LISTED RECORDS:

——————————

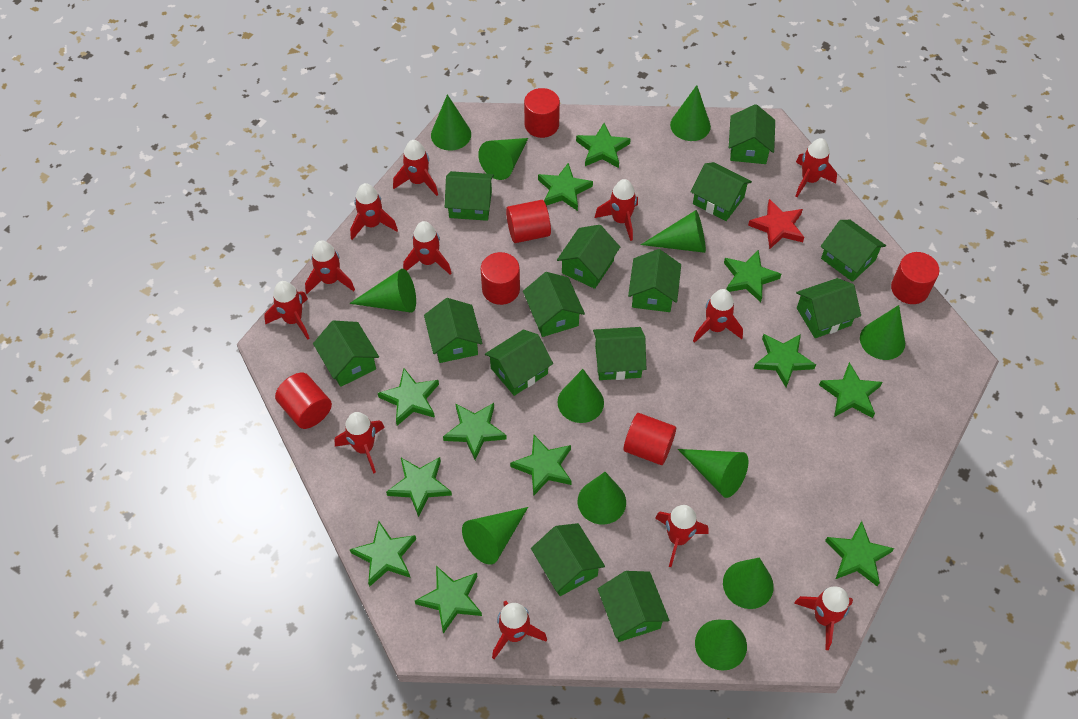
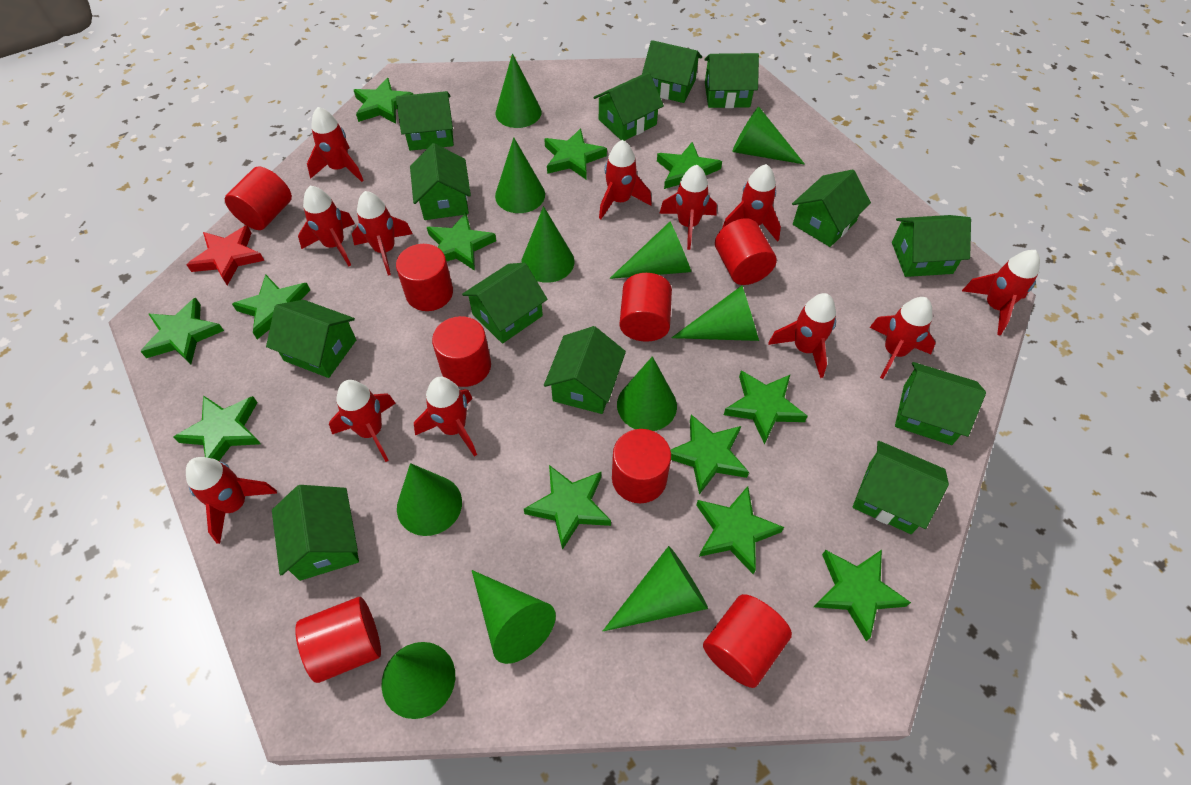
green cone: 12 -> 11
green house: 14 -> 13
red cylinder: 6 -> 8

——————————

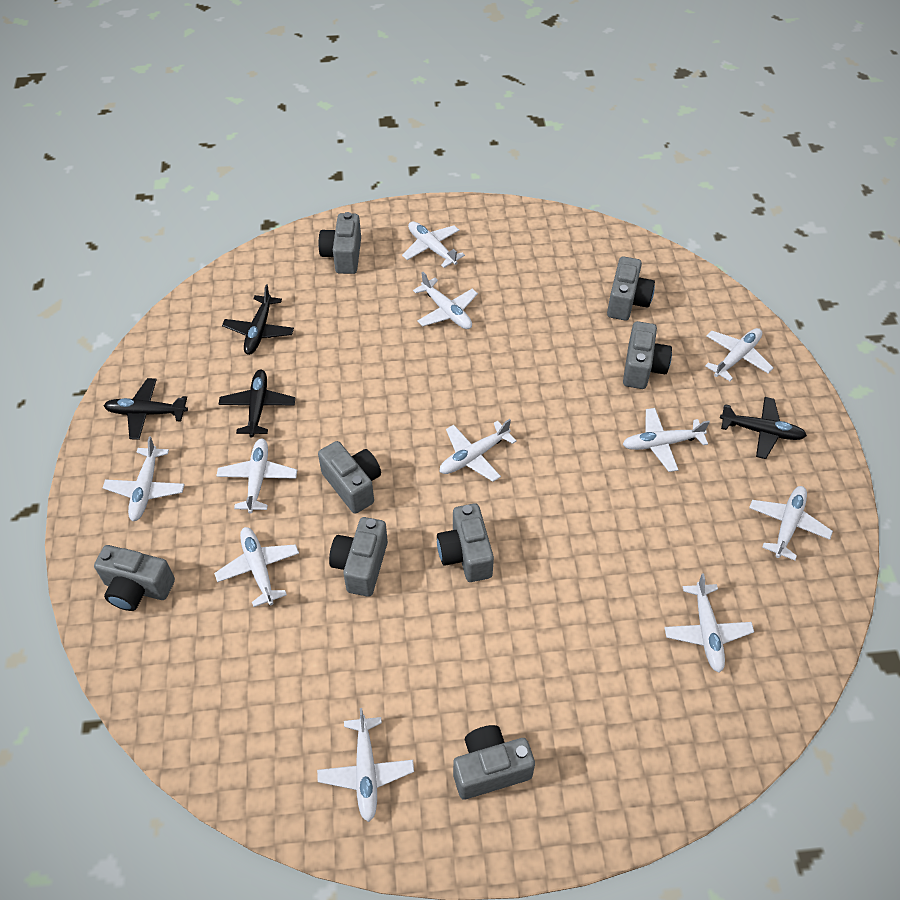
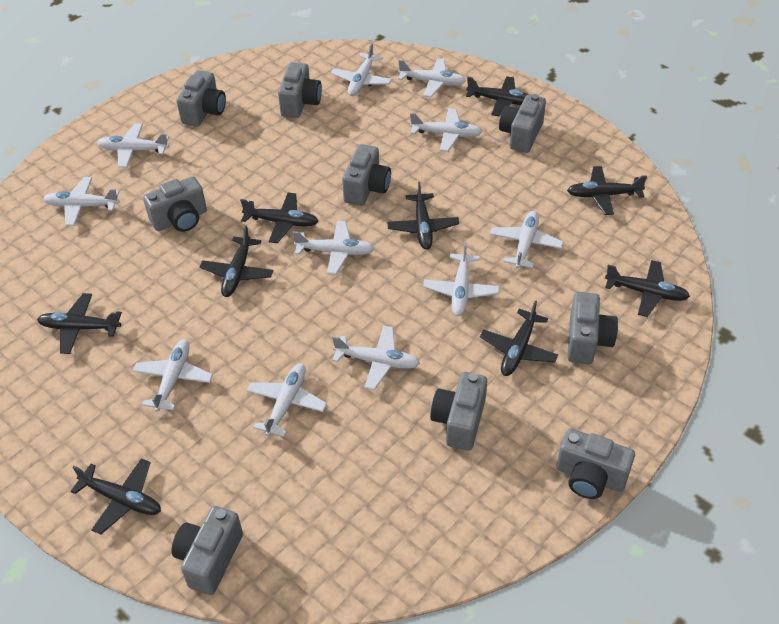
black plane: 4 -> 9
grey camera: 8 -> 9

——————————

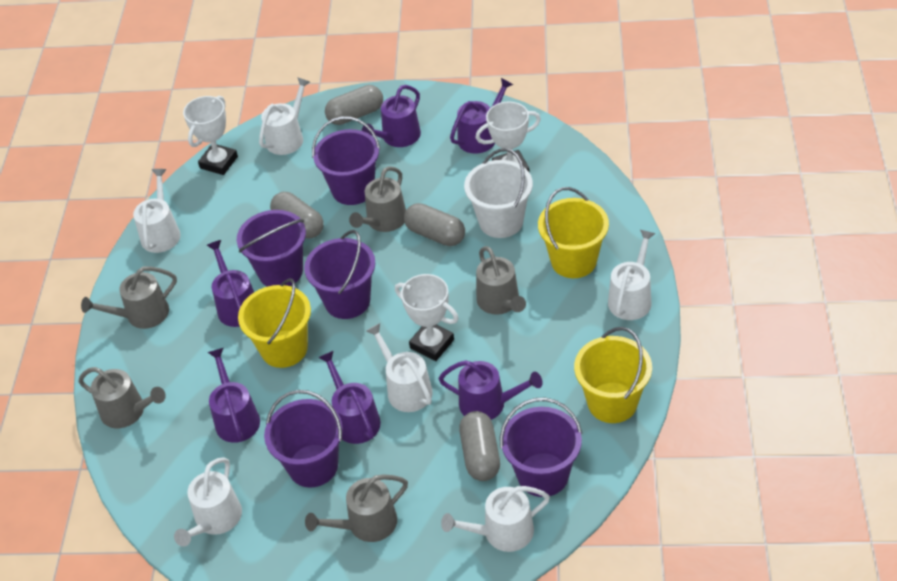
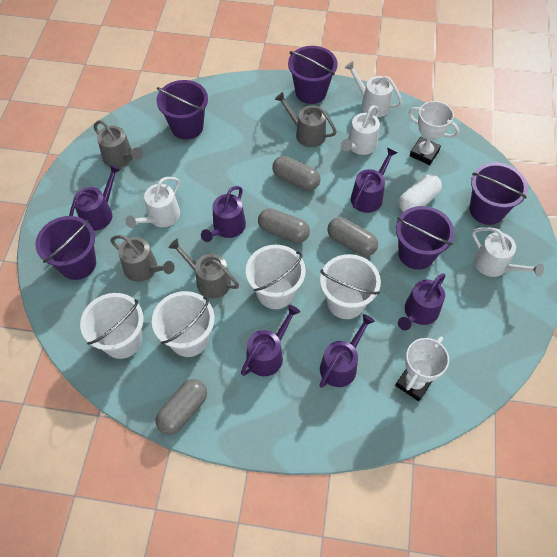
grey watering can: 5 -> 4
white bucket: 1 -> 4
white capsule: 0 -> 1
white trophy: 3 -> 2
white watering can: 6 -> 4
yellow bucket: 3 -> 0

——————————

INSTRUCTIONS TO FOLLOW: One stretch of the lines above is wanted, from the line that contains "green cone: 12 -> 11" through the line that contains "red cylinder: 6 -> 8". Output it exactly.

PROBLEM SOLUTION:
green cone: 12 -> 11
green house: 14 -> 13
red cylinder: 6 -> 8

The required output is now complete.